- _Stored records_:

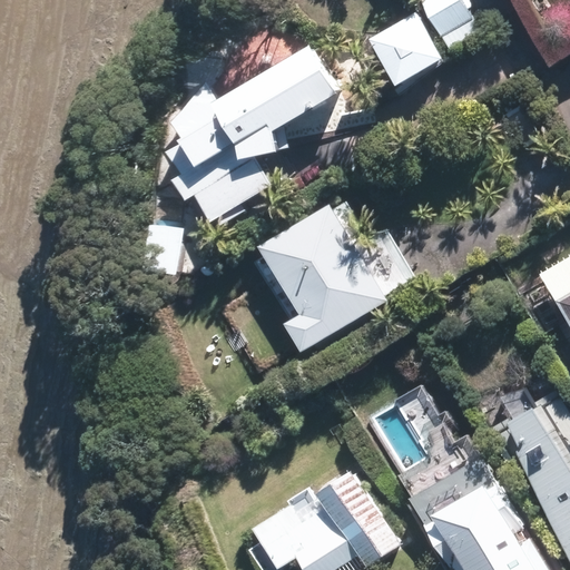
[(468,0),(424,0),(444,33),(477,15),(468,0)]
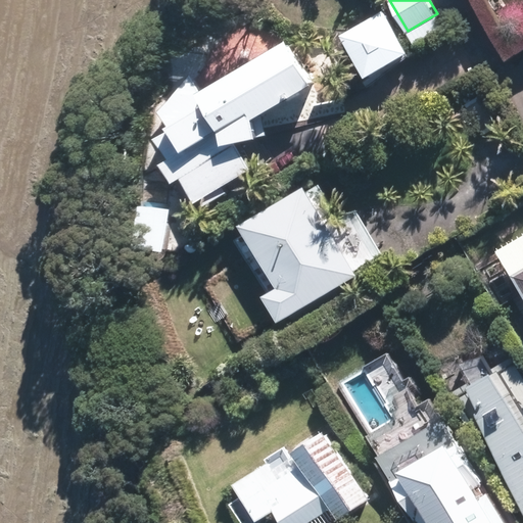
[(387,8),(344,34),(370,77),(412,52),(387,8)]
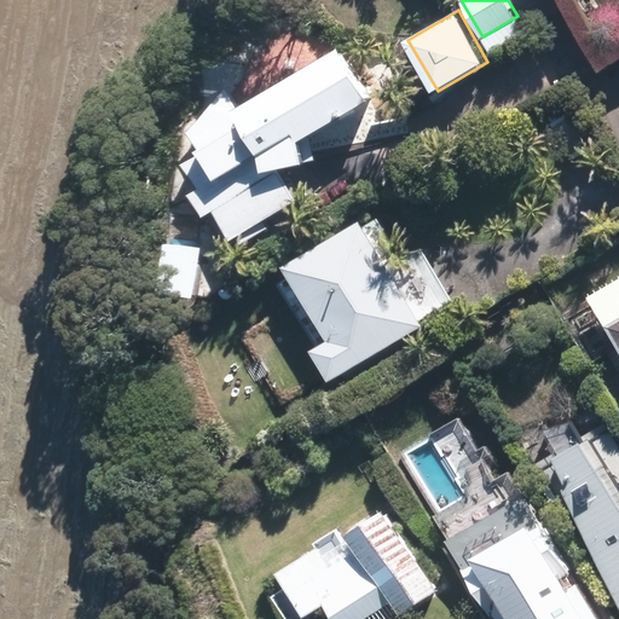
[(232,93),(196,139),(206,154),(180,169),(209,219),(225,209),(248,246),(271,231),(264,218),(300,196),(285,172),(318,165),(317,152),(385,111),(347,48),(243,111),(232,93)]
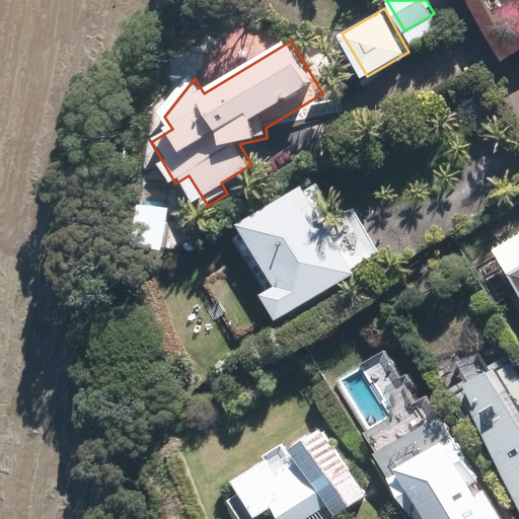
[(351,276),(299,188),(235,226),(272,288),(257,296),(274,322),(351,276)]
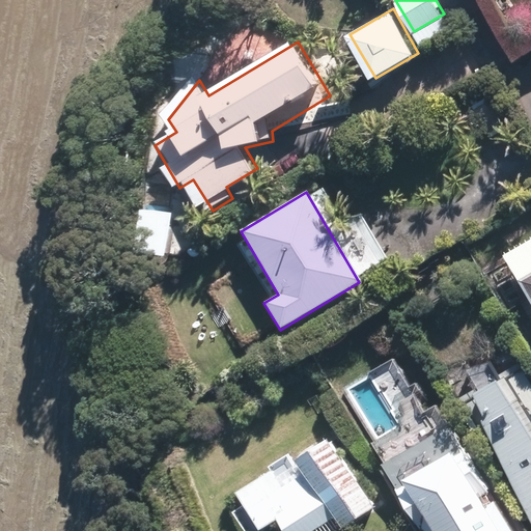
[(175,214),(151,212),(145,253),(170,256),(175,214)]
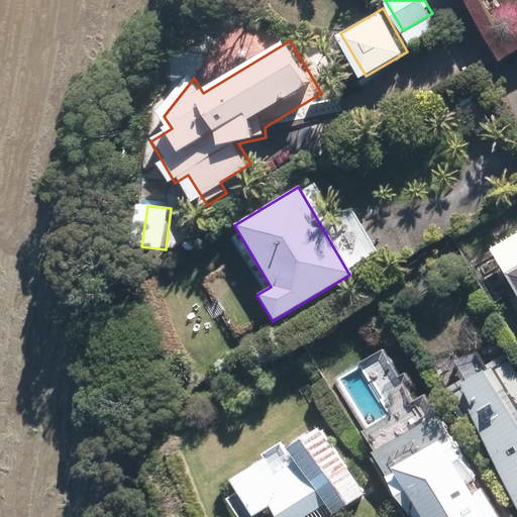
[(516,260),(501,270),(516,297),(516,260)]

- _EXERCISE_: Output every entry exactly. Pictures stay out.

- _YOUR SOLUTION_:
[(468,0),(424,0),(444,33),(477,15),(468,0)]
[(387,8),(344,34),(370,77),(412,52),(387,8)]
[(232,93),(196,139),(206,154),(180,169),(209,219),(225,209),(248,246),(271,231),(264,218),(300,196),(285,172),(318,165),(317,152),(385,111),(347,48),(243,111),(232,93)]
[(351,276),(299,188),(235,226),(272,288),(257,296),(274,322),(351,276)]
[(175,214),(151,212),(145,253),(170,256),(175,214)]
[(516,260),(501,270),(516,297),(516,260)]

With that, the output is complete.